• _WORK TO COMPLETE_
Each line below with the string "degrees" should be copied.

(Coordinate-based change listings)
────

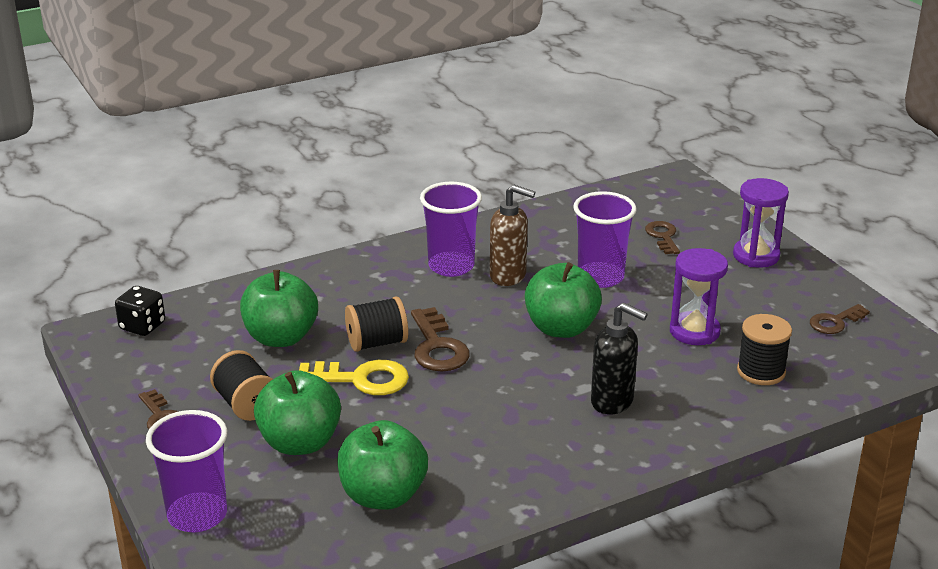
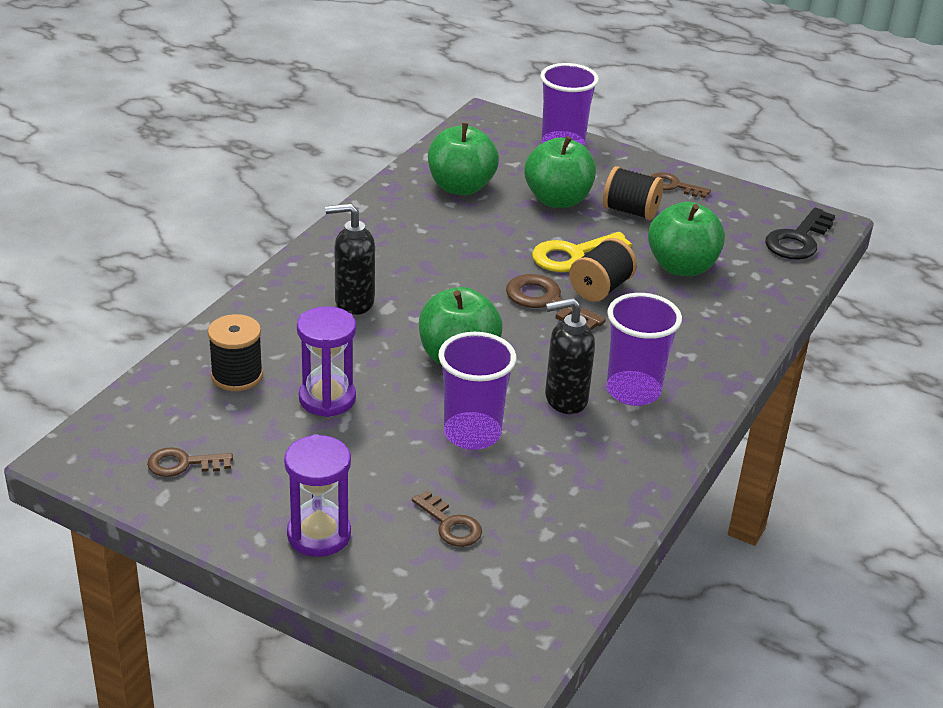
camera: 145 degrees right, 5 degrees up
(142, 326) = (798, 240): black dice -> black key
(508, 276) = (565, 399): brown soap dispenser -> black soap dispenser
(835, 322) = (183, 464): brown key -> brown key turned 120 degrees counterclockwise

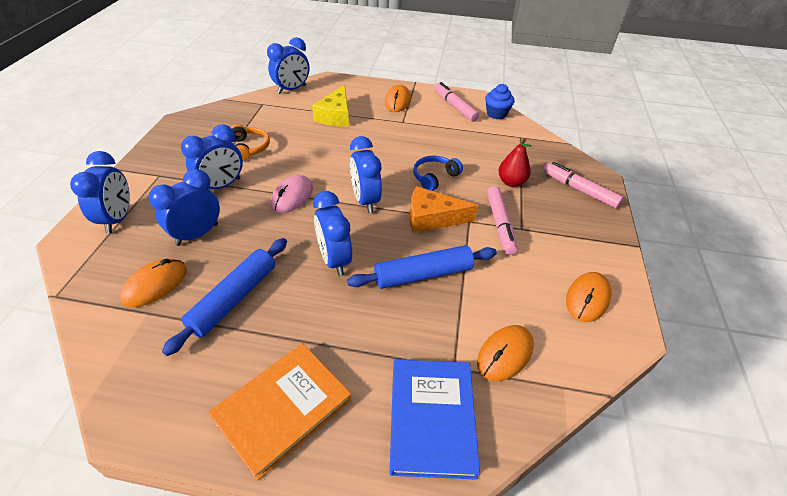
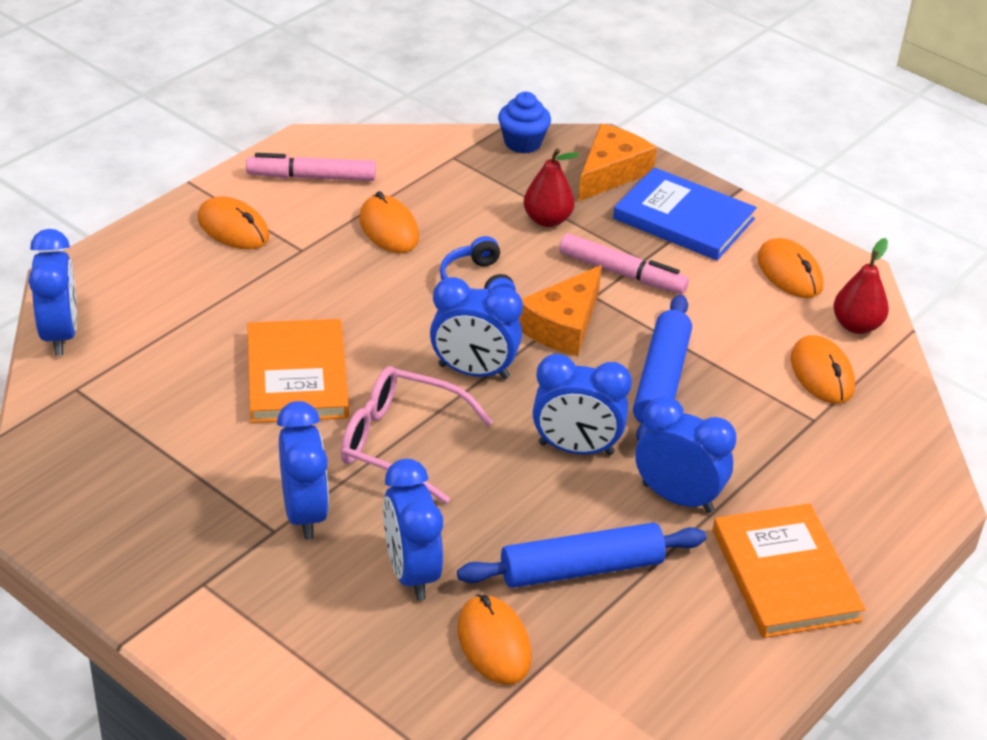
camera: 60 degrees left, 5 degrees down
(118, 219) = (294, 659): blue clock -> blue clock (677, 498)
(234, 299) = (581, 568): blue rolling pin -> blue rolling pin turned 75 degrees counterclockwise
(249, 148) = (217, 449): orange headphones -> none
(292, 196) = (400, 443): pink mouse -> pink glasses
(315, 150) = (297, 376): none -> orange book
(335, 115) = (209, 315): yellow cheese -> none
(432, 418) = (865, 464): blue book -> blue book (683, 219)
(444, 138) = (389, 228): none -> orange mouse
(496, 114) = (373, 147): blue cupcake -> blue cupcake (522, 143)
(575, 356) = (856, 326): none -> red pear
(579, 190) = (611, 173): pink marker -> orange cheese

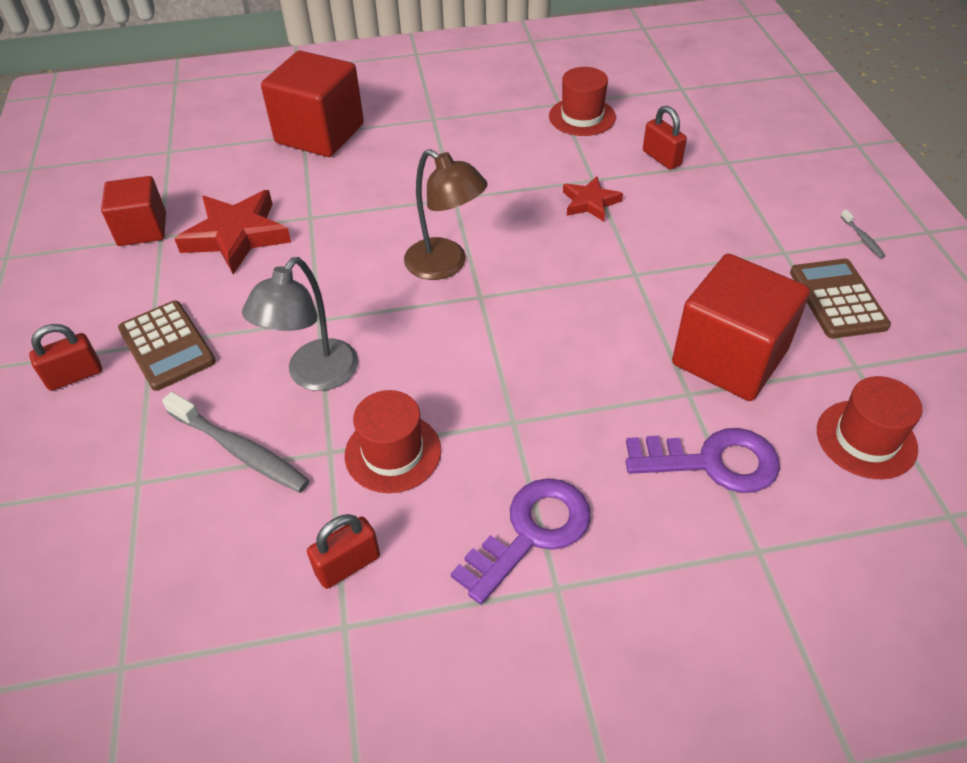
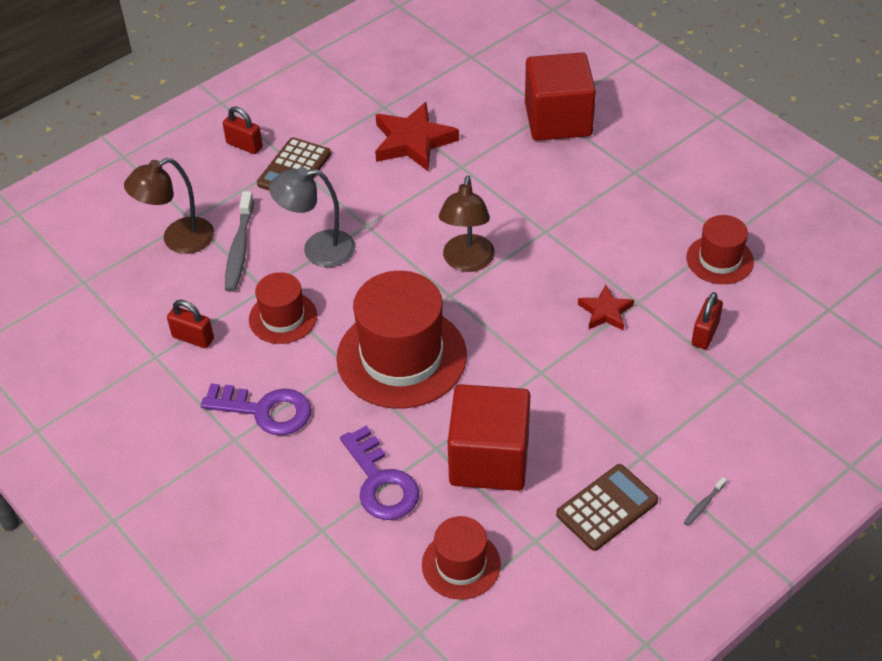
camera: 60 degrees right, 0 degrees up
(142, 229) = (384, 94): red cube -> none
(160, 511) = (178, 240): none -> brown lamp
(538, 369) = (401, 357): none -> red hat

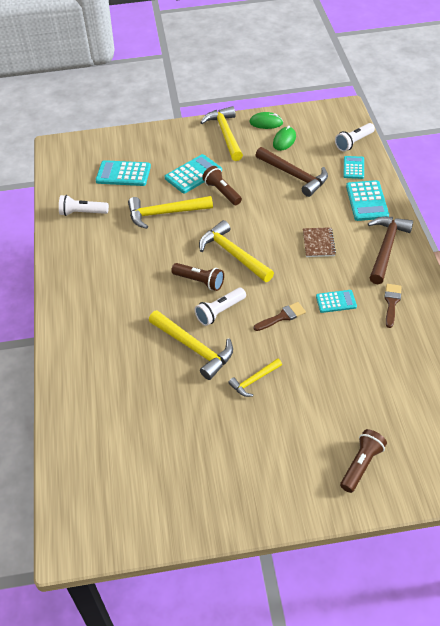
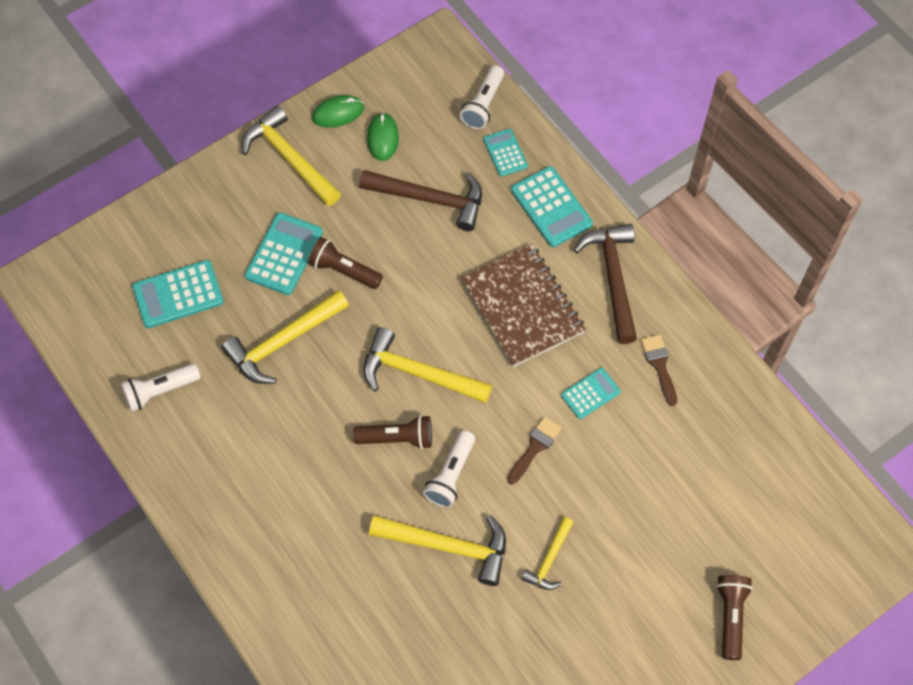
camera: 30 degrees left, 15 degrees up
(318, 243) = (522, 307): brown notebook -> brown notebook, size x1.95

────

• _RESULT FOR THIS EXERCISE_
camera: 145 degrees right, 5 degrees up
(835, 322) = (183, 464): brown key -> brown key turned 120 degrees counterclockwise
camera: 60 degrees left, 5 degrees down
(234, 299) = (581, 568): blue rolling pin -> blue rolling pin turned 75 degrees counterclockwise
camera: 60 degrees right, 0 degrees up
camera: 30 degrees left, 15 degrees up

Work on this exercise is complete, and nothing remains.